▸ Assignment
Lines to be reproduced exactly: the one that holds "in_first: [167, 141, 73, 41]" and all those after it through the end of the data. Include no others.

Data to examine section start

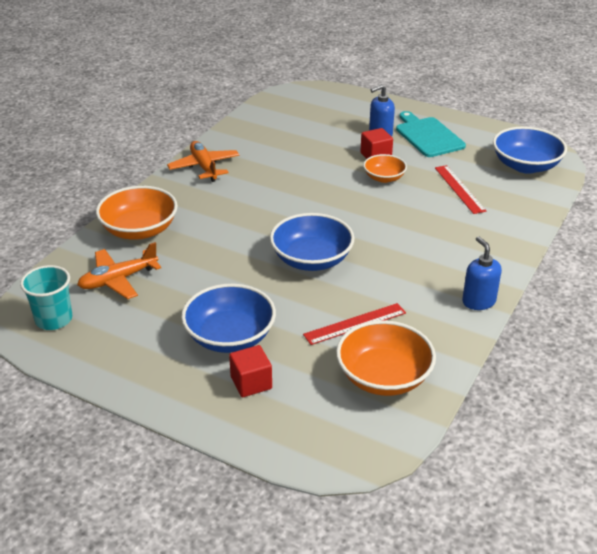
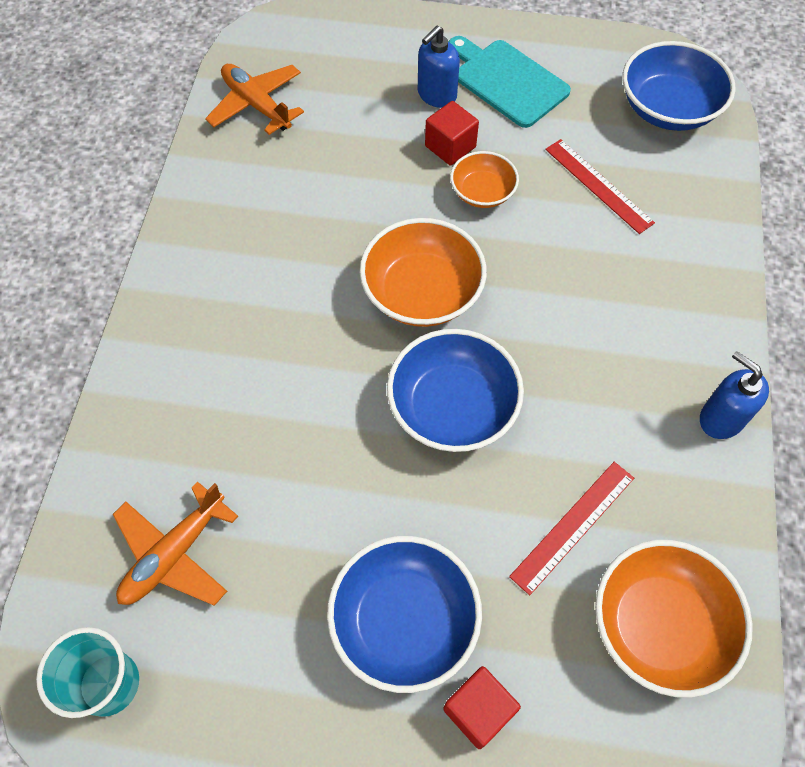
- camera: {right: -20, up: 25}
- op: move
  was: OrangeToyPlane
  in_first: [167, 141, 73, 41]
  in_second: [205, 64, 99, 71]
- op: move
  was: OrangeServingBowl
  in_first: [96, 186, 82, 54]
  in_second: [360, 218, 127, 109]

Data to examine section end

▸ Your solution
  in_first: [167, 141, 73, 41]
  in_second: [205, 64, 99, 71]
- op: move
  was: OrangeServingBowl
  in_first: [96, 186, 82, 54]
  in_second: [360, 218, 127, 109]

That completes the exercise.